- What you need to do
Scan the material below for the string "bear", and copy every line where it shows up.

- Records for this exercise
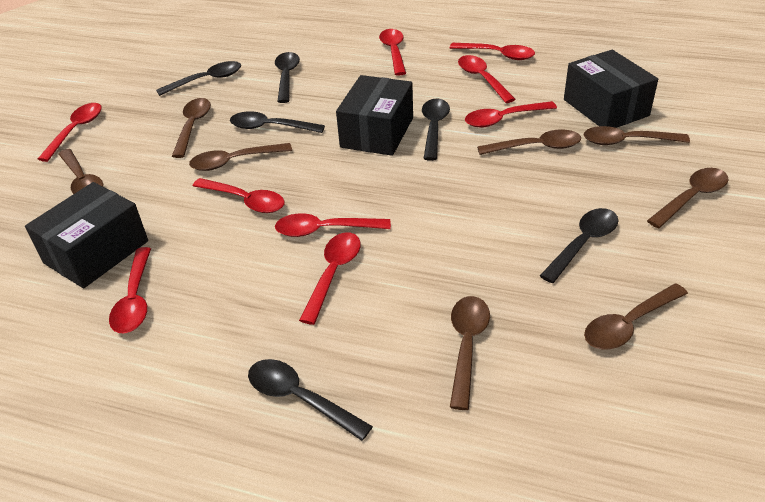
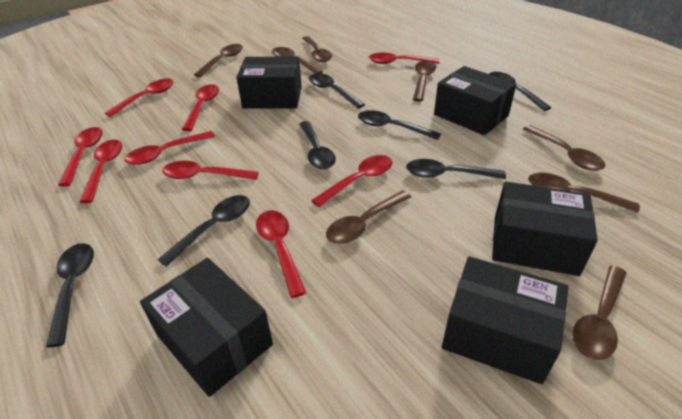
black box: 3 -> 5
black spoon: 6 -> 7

* * *

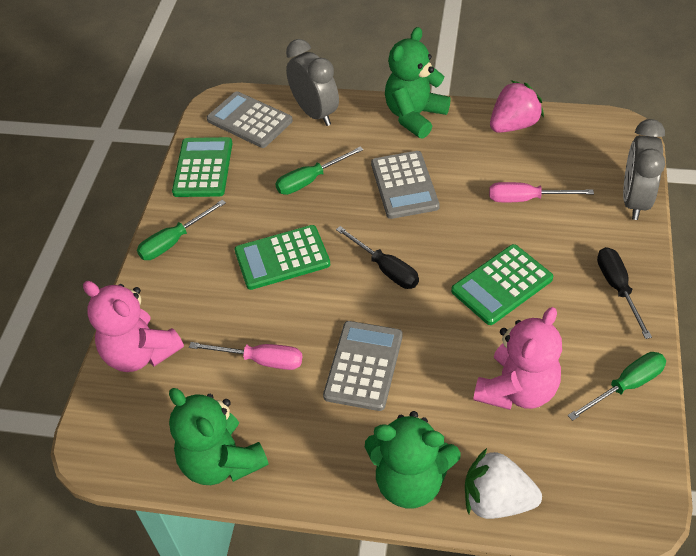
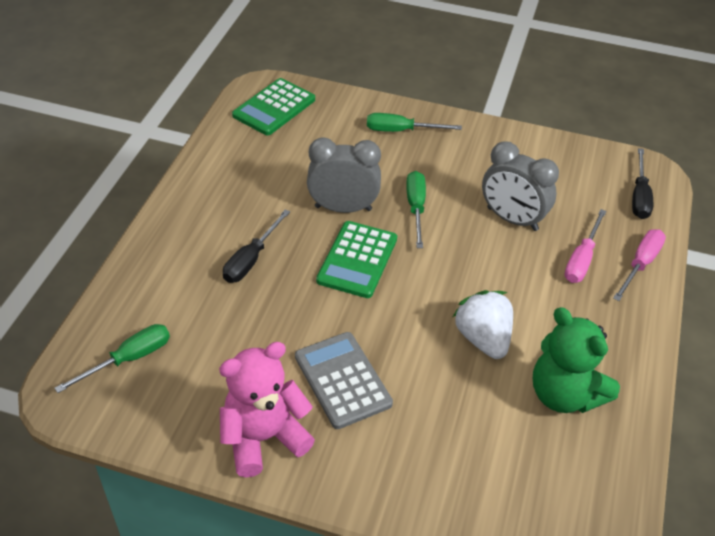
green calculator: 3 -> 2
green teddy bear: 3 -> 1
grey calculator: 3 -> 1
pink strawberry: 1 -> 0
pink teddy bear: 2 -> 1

--

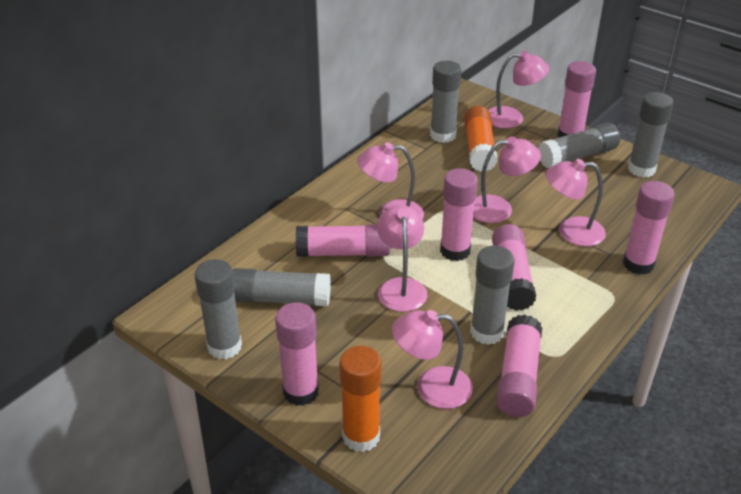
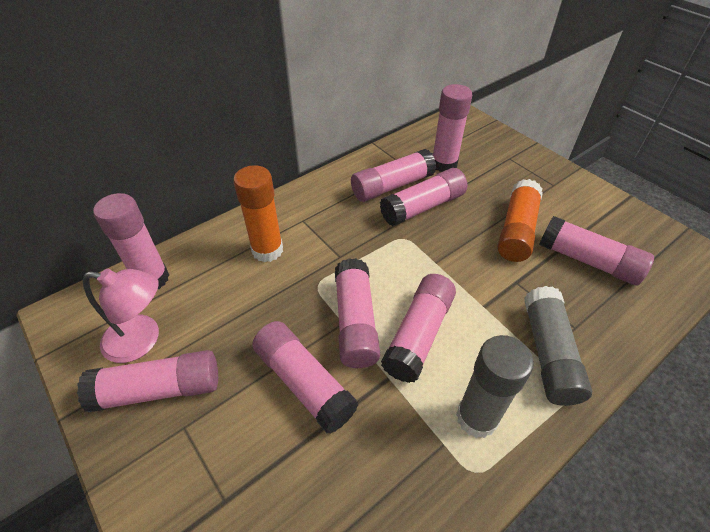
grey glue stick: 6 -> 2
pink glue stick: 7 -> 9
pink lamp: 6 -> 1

- Worked solution
green teddy bear: 3 -> 1
pink teddy bear: 2 -> 1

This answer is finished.